- _DESCRIPTION OF THE TASK_: Find how many lines below hold "appeared", and give that number as the entire answer.

[Object matching data]
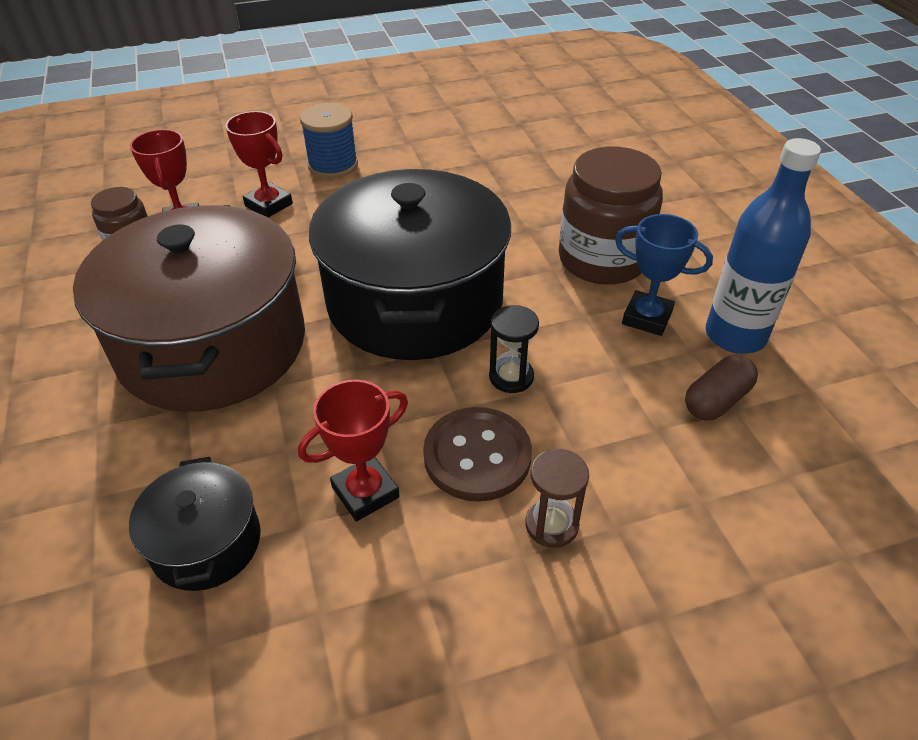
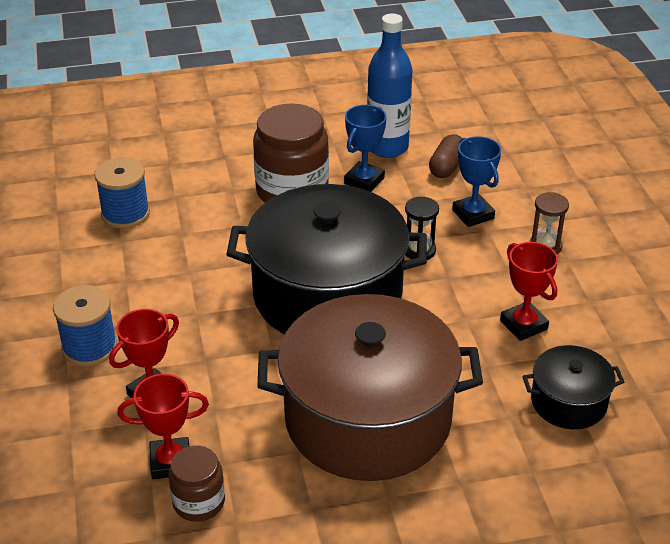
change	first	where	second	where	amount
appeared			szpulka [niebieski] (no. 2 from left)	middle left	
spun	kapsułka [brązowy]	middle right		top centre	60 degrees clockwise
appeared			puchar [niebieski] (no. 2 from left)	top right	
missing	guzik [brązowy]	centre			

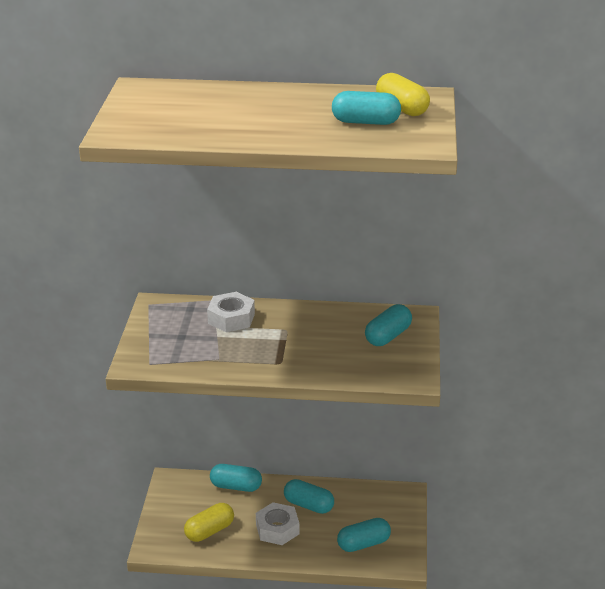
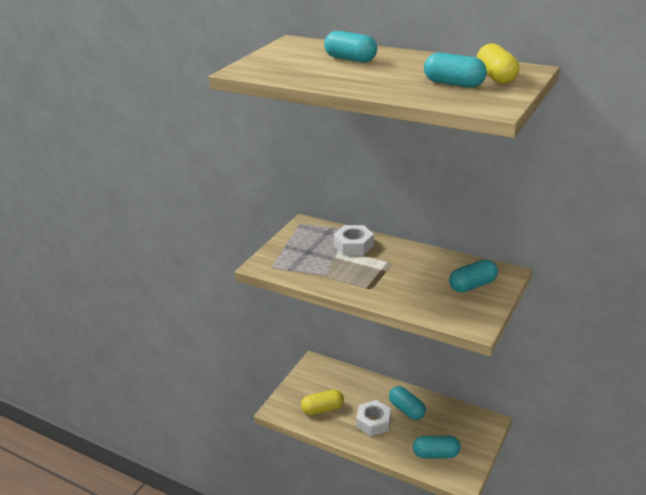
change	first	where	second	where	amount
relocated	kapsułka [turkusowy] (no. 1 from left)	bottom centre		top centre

- _ANSWER BOX_: 2